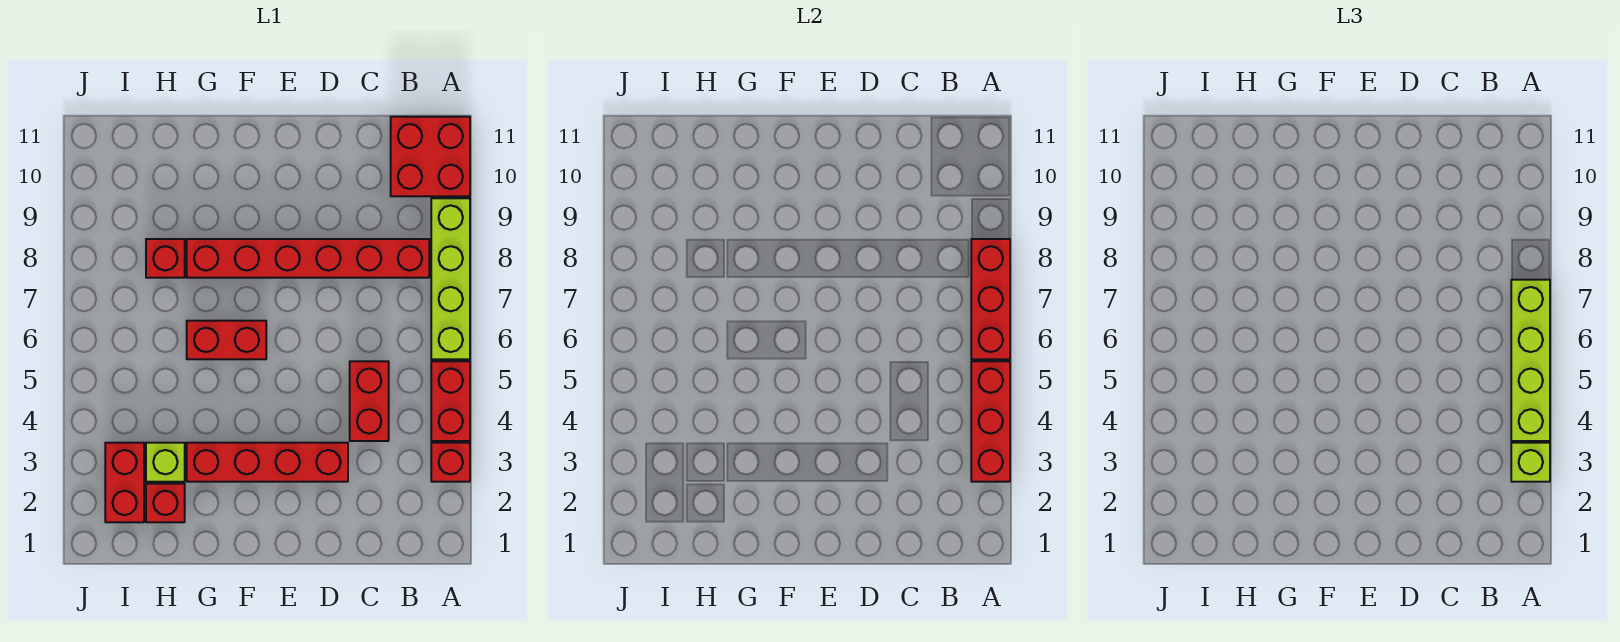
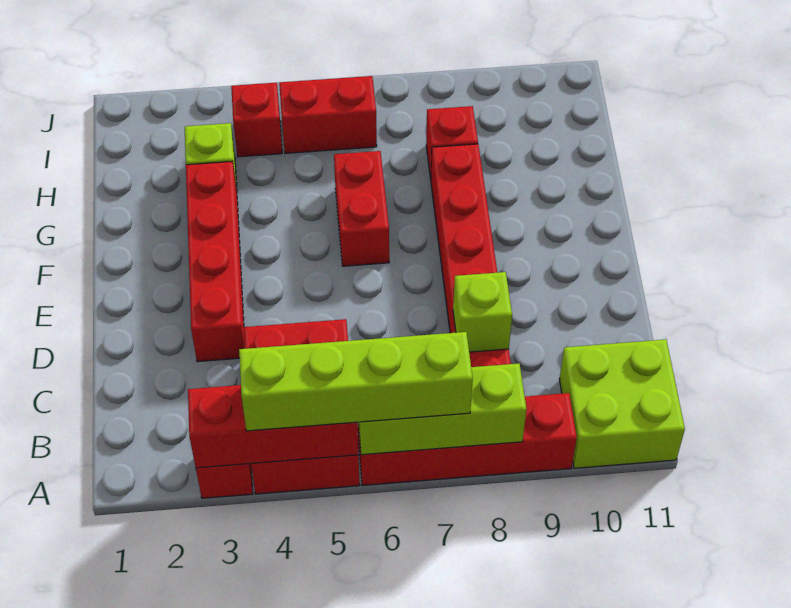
lime brick A3 level 3 -> lime brick C8 level 2
lime brick A6:A9 level 1 -> red brick A6:A9 level 1
red brick A6:A8 level 2 -> lime brick A6:A8 level 2
red brick A10:B11 level 1 -> lime brick A10:B11 level 1
red brick H2 level 1 -> red brick I4 level 1
red brick I2:I3 level 1 -> red brick I5:I6 level 1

• _WHAT NEEDS TO BE DONE_
For every record above, repeat the text exactly and omit any picture.

• _YOUR RESPONSE_
lime brick A3 level 3 -> lime brick C8 level 2
lime brick A6:A9 level 1 -> red brick A6:A9 level 1
red brick A6:A8 level 2 -> lime brick A6:A8 level 2
red brick A10:B11 level 1 -> lime brick A10:B11 level 1
red brick H2 level 1 -> red brick I4 level 1
red brick I2:I3 level 1 -> red brick I5:I6 level 1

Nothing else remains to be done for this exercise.